#### [Work instruction]
Search the entries below for the word "none" and copy each line that has it.

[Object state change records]
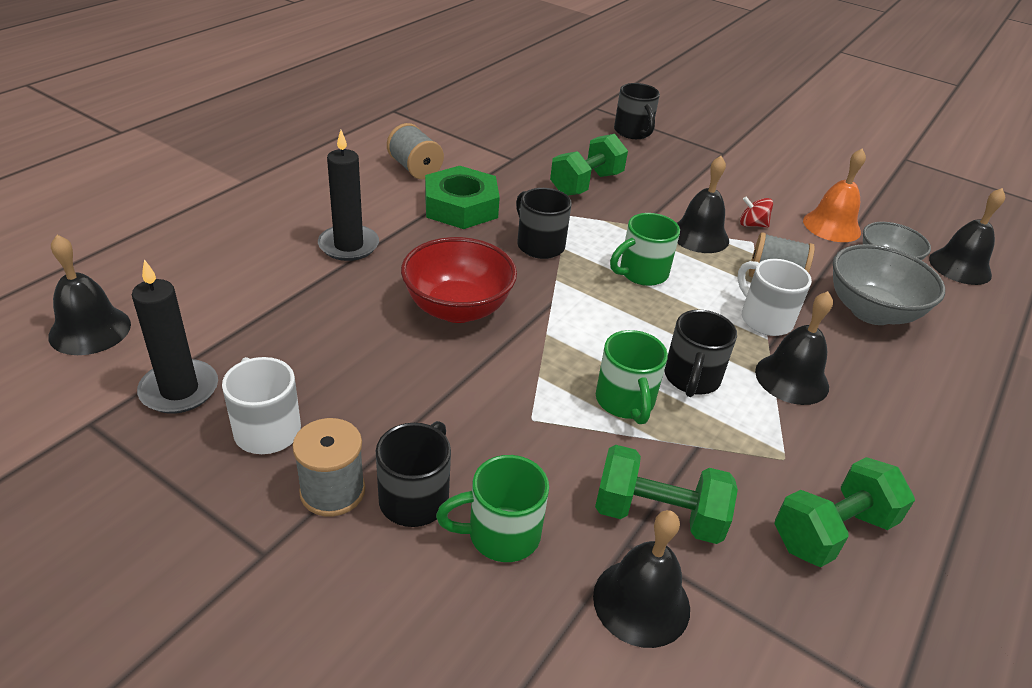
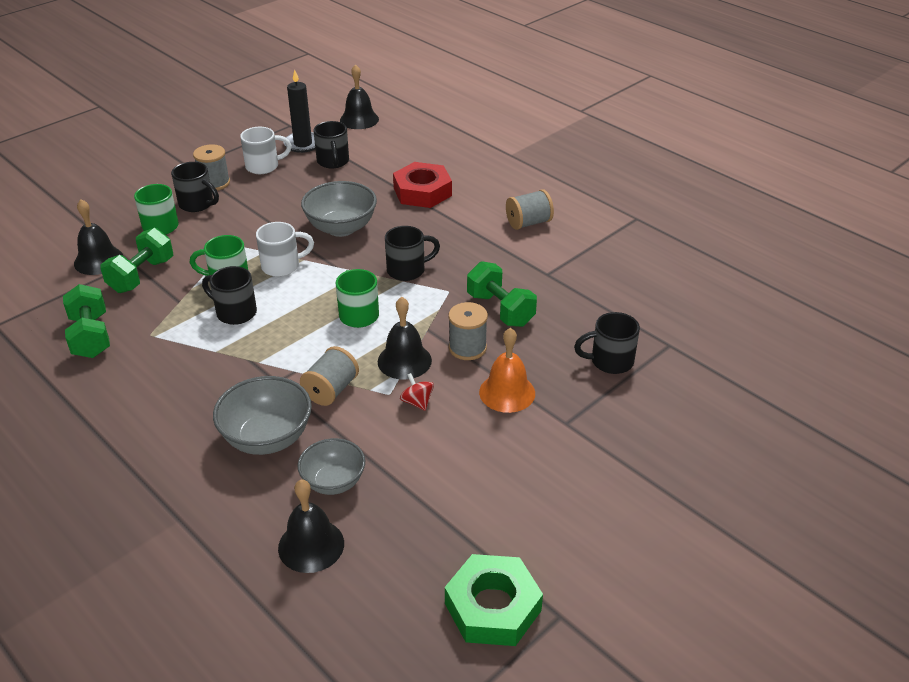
camera: 105 degrees right, 0 degrees up
(254, 342) = (333, 162): none -> black mug
(348, 245) = (422, 192): black candle -> red nut
(457, 308) = (341, 228): red bowl -> grey bowl
(461, 206) = (468, 240): green nut -> green nut (492, 607)
(657, 200) = (467, 348): none -> grey spool
(752, 225) = (417, 402): red spinning top -> red spinning top turned 60 degrees counterclockwise
(764, 319) = (281, 367): white mug -> white mug (282, 266)
(792, 378) = (213, 361): black bell -> none
(831, 226) = (405, 464): orange bell -> orange bell (507, 392)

#### [Solution to the exercise]
(254, 342) = (333, 162): none -> black mug
(657, 200) = (467, 348): none -> grey spool
(792, 378) = (213, 361): black bell -> none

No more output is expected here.